[Start of section]

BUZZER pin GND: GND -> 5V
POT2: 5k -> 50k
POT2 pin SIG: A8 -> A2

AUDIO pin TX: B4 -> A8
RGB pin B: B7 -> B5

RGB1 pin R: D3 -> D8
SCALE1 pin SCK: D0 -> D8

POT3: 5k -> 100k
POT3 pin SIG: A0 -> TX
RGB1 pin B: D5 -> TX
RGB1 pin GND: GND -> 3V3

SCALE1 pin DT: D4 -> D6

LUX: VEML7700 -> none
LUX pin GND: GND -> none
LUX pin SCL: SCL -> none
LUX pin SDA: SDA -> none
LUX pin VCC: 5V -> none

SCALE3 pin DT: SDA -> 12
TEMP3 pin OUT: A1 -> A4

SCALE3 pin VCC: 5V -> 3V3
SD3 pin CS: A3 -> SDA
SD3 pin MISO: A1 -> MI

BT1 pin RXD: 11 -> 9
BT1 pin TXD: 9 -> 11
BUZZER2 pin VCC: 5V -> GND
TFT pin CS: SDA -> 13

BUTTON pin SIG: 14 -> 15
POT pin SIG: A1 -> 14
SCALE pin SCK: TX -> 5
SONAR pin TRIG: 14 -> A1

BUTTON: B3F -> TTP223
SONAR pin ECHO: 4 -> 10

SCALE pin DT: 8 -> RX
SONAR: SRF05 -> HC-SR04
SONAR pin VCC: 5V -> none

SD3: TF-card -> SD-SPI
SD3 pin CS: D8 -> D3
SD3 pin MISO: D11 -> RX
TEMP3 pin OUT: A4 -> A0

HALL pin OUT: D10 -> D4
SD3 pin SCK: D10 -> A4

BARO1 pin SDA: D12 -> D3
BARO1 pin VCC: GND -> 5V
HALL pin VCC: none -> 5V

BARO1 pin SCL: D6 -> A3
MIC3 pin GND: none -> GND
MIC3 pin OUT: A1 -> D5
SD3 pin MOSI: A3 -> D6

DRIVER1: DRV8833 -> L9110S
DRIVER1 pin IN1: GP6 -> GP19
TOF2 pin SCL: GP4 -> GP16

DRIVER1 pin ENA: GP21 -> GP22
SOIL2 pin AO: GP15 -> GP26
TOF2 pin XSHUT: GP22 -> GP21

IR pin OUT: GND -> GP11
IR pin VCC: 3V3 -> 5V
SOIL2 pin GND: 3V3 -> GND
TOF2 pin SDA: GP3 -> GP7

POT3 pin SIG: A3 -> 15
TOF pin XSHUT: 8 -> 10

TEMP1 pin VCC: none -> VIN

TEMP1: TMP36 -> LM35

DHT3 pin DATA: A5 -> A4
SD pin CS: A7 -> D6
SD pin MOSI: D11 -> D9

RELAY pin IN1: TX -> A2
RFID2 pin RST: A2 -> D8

[End of section]

▸ Exercise goal
The first line of the entries above and every line after it, up to and including the line with "LUX: VEML7700 -> none", should be set down exactly.

▸ Response
BUZZER pin GND: GND -> 5V
POT2: 5k -> 50k
POT2 pin SIG: A8 -> A2

AUDIO pin TX: B4 -> A8
RGB pin B: B7 -> B5

RGB1 pin R: D3 -> D8
SCALE1 pin SCK: D0 -> D8

POT3: 5k -> 100k
POT3 pin SIG: A0 -> TX
RGB1 pin B: D5 -> TX
RGB1 pin GND: GND -> 3V3

SCALE1 pin DT: D4 -> D6

LUX: VEML7700 -> none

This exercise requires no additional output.